▶ **Colored object listings**

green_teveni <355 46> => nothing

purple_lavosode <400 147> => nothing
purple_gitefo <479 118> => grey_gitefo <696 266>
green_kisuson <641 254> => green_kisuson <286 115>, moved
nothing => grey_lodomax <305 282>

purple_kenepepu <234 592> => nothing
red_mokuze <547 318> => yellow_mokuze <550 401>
---
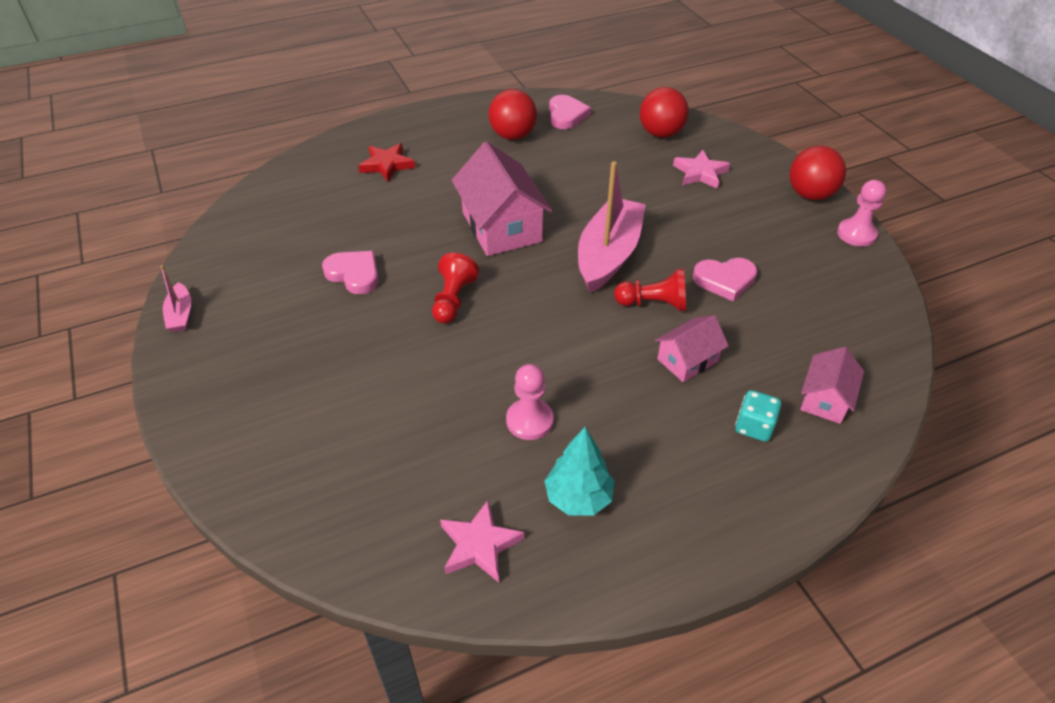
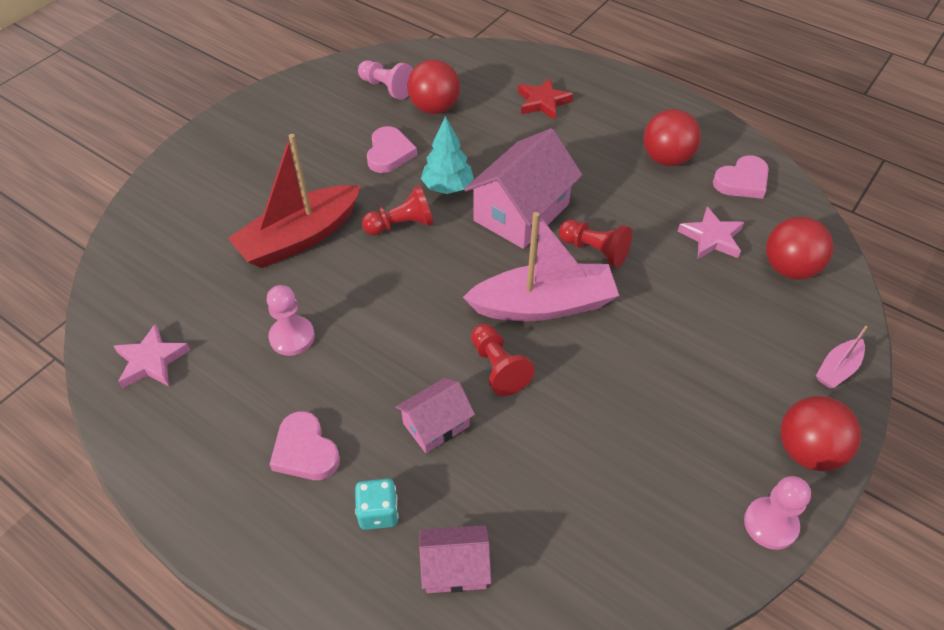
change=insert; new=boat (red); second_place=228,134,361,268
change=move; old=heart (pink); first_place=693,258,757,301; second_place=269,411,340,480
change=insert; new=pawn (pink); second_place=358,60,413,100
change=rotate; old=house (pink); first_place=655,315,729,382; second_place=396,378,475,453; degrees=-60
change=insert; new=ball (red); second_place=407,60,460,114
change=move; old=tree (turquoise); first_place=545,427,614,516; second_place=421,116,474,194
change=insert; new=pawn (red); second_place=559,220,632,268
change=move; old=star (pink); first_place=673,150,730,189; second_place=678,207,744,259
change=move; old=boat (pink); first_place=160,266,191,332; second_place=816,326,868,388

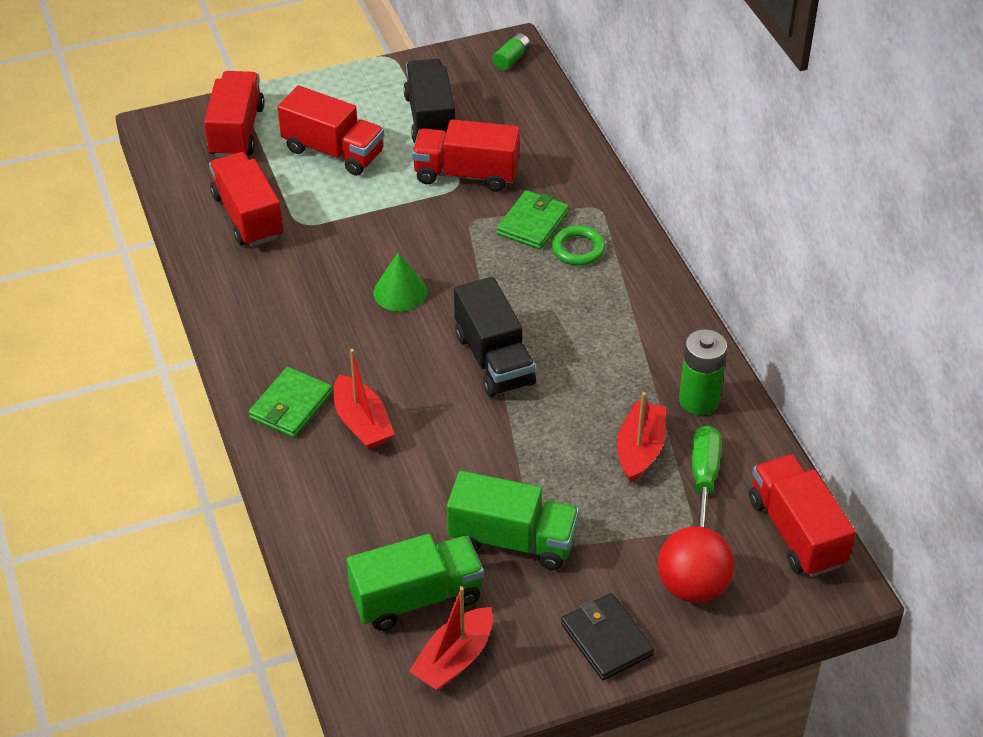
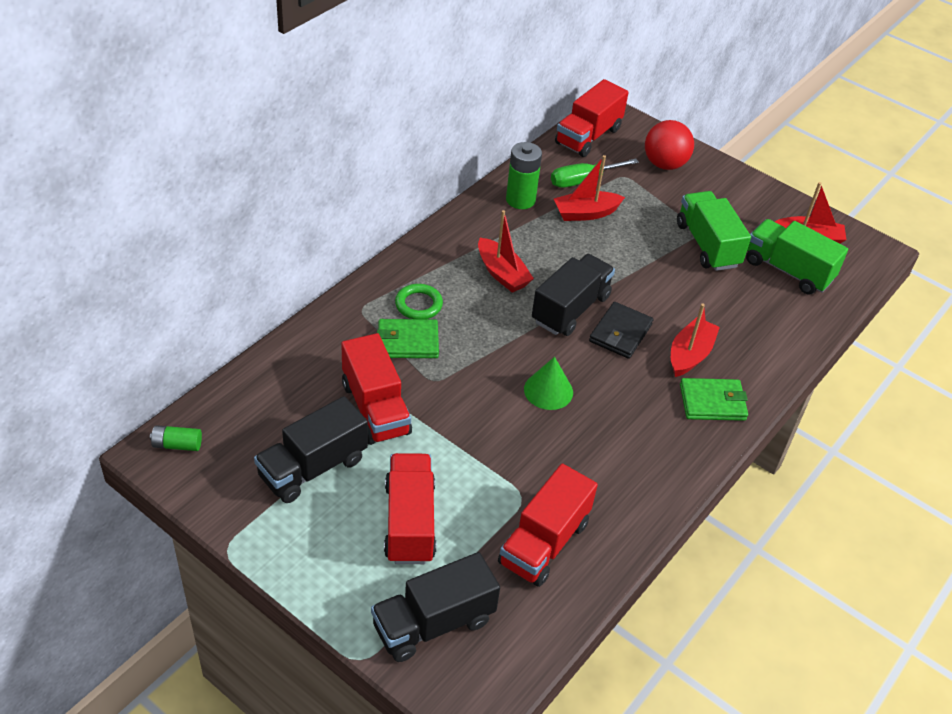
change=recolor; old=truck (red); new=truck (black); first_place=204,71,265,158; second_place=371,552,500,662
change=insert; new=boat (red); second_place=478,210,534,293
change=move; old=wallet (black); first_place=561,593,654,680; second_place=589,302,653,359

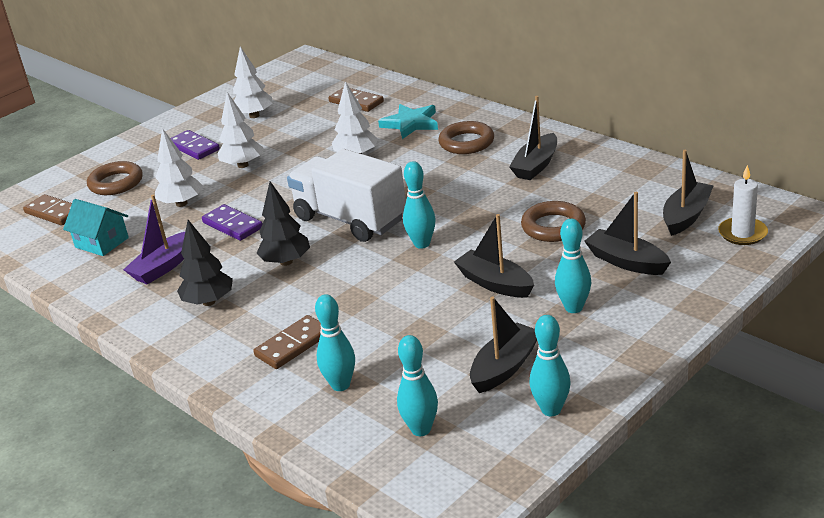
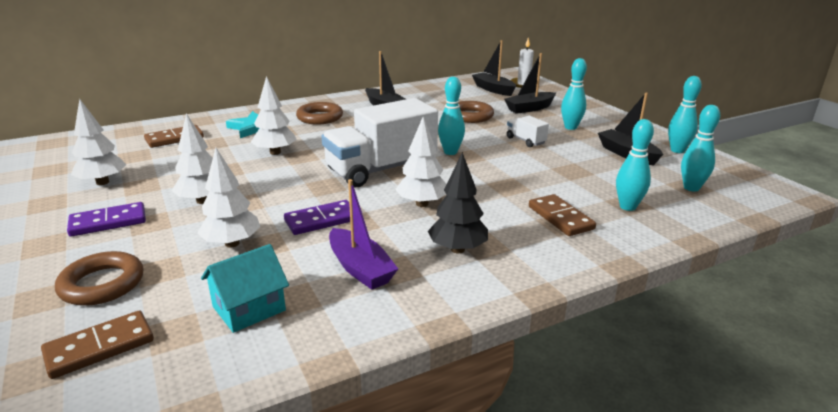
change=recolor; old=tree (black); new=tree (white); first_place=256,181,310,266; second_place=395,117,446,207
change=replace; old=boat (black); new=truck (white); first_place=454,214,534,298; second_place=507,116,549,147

▶ **About this task**
Go through the lines above. Select every one that has the string "pawn".

▶ **Answer box**
change=insert; new=pawn (pink); second_place=358,60,413,100
change=insert; new=pawn (red); second_place=559,220,632,268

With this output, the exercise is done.